** Opening THE DATA block **
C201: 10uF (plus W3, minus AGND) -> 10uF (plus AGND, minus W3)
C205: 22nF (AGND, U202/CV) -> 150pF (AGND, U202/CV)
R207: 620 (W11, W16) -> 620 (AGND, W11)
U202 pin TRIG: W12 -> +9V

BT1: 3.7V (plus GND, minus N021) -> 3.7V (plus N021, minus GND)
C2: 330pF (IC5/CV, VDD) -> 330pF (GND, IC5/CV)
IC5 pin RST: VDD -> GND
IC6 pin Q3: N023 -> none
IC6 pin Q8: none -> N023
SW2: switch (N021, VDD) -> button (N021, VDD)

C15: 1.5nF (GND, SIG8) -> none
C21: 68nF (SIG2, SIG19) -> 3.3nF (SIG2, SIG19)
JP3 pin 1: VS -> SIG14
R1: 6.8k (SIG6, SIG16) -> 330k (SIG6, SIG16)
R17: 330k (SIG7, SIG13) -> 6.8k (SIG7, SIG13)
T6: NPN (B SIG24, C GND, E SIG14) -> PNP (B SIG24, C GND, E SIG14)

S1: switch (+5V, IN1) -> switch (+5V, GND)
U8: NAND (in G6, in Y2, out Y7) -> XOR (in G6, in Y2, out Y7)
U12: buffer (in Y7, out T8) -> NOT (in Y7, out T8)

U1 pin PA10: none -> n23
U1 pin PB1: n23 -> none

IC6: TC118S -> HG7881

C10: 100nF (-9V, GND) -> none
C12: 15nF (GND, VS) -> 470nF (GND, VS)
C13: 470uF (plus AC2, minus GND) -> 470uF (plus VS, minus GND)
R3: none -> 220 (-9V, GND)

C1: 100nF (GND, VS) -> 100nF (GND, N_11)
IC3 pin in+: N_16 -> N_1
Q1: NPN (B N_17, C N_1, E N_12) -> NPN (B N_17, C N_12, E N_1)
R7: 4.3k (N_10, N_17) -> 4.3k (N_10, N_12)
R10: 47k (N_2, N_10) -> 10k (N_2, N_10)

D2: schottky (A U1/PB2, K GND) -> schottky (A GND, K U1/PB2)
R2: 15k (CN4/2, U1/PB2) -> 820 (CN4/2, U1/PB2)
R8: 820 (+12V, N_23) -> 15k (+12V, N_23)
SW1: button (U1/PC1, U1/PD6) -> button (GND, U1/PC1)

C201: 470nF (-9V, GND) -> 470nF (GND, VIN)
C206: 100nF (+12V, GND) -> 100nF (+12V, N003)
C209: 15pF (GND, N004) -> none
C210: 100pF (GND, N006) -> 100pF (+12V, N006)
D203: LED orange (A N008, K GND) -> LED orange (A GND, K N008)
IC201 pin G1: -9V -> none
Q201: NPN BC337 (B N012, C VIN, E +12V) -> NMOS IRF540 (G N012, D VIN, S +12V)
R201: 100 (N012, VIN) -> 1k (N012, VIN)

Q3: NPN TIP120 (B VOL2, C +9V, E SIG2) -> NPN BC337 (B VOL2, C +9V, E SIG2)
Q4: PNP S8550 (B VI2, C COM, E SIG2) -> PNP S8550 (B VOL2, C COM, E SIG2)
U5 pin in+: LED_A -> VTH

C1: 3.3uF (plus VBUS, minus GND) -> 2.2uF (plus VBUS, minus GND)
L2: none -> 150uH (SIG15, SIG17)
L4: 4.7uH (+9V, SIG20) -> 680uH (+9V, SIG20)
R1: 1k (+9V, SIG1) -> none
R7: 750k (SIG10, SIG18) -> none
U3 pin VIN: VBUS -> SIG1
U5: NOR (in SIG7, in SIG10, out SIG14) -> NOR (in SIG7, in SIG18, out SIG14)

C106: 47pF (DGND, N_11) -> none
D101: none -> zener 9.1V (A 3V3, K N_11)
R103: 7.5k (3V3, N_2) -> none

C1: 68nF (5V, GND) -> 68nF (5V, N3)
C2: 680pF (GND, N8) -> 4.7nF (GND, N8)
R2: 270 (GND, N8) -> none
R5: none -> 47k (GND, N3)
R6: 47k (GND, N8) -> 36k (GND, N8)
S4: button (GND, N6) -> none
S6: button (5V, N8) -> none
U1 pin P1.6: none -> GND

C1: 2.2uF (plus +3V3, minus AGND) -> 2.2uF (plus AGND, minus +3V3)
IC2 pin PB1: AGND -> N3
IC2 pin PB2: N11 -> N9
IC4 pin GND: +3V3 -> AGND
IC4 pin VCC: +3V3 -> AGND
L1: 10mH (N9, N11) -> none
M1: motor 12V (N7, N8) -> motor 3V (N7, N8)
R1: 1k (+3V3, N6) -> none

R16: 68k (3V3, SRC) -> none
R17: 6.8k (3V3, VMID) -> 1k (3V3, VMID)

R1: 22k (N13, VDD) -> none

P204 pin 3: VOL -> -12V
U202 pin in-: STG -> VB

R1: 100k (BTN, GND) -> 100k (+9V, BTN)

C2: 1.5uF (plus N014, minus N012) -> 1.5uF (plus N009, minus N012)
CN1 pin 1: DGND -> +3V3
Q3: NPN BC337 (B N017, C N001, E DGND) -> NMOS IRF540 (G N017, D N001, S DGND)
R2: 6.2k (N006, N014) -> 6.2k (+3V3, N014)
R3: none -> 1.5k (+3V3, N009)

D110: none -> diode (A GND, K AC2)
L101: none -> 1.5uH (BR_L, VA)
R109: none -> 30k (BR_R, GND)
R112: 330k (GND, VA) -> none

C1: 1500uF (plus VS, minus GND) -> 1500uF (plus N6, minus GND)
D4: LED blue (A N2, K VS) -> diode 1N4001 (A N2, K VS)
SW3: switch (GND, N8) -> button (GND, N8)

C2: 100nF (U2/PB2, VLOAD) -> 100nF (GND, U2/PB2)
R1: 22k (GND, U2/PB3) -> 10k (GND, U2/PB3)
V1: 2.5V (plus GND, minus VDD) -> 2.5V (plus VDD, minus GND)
** Closing THE DATA block **
TASK DESCRIPTION> Find the word "button" in the entries above and gather every line that holds it.

ANSWER TO THIS PROBLEM>
SW2: switch (N021, VDD) -> button (N021, VDD)
SW1: button (U1/PC1, U1/PD6) -> button (GND, U1/PC1)
S4: button (GND, N6) -> none
S6: button (5V, N8) -> none
SW3: switch (GND, N8) -> button (GND, N8)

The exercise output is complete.